**Requirements:** Express the rows below as a JSON list of strings, one string per line, leaving out blank lines and the pictures.

**Data records:**
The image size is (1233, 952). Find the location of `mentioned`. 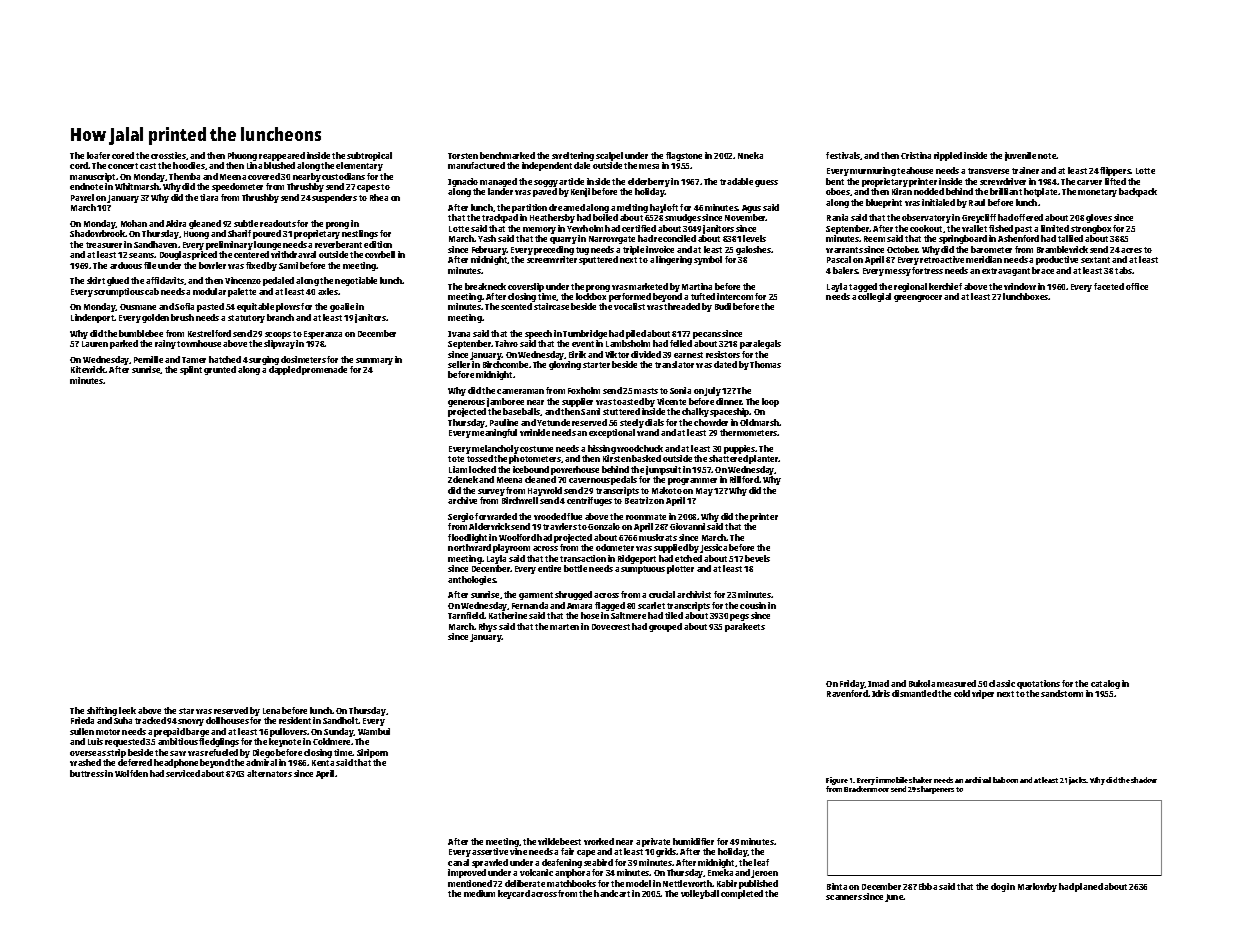

mentioned is located at coordinates (470, 883).
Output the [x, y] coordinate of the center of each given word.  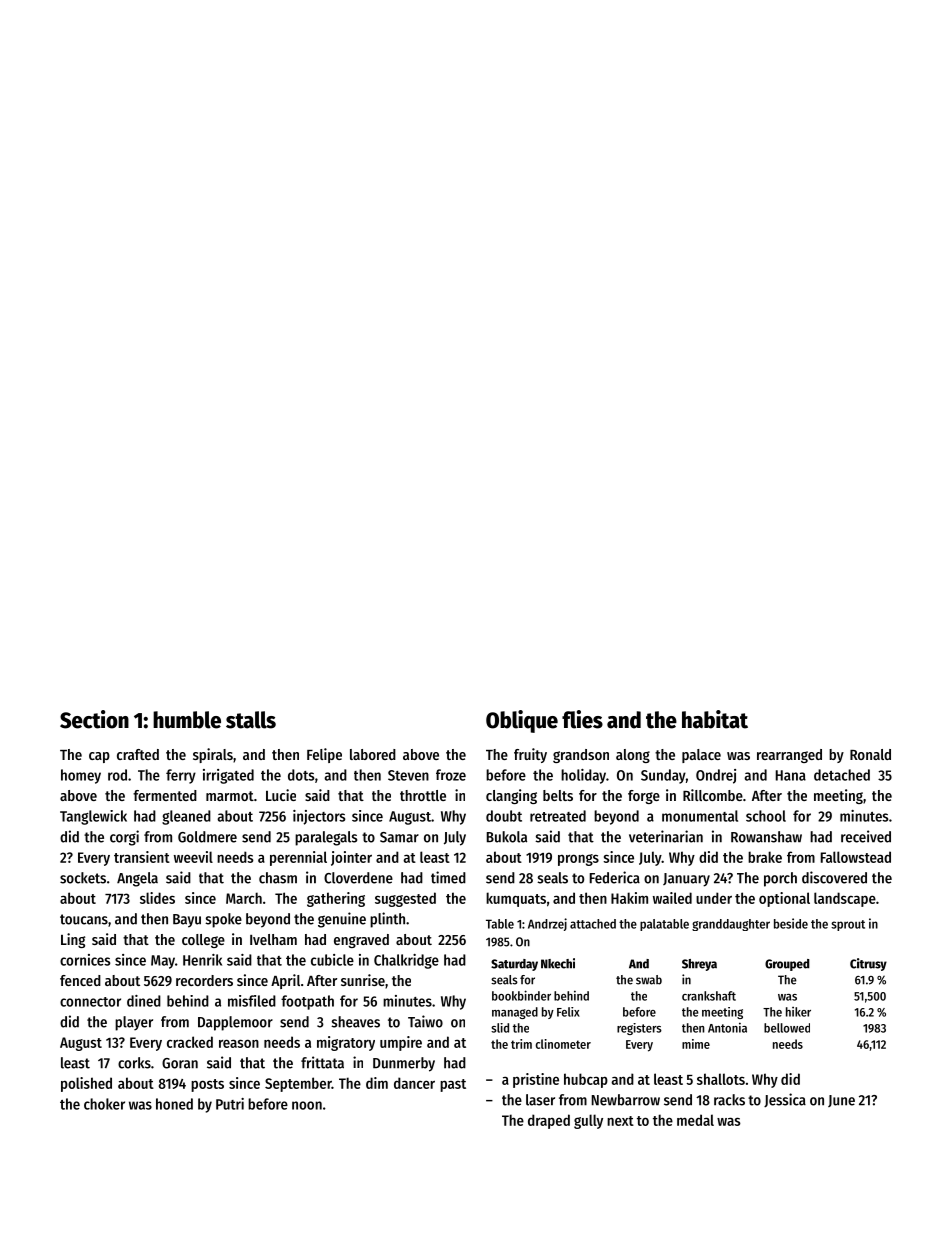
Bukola [507, 837]
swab [649, 980]
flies [582, 719]
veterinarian [666, 836]
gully [588, 1121]
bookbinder [521, 995]
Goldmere [207, 837]
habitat [715, 719]
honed [174, 1104]
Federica [615, 877]
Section [94, 719]
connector [90, 1002]
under [714, 898]
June [841, 1101]
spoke [223, 920]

**Exercise solution:**
[
  "The image size is (1233, 952). Find the location of `mentioned`. ",
  "mentioned is located at coordinates (470, 883).",
  "Output the [x, y] coordinate of the center of each given word.  ",
  "Bukola [507, 837]",
  "swab [649, 980]",
  "flies [582, 719]",
  "veterinarian [666, 836]",
  "gully [588, 1121]",
  "bookbinder [521, 995]",
  "Goldmere [207, 837]",
  "habitat [715, 719]",
  "honed [174, 1104]",
  "Federica [615, 877]",
  "Section [94, 719]",
  "connector [90, 1002]",
  "under [714, 898]",
  "June [841, 1101]",
  "spoke [223, 920]"
]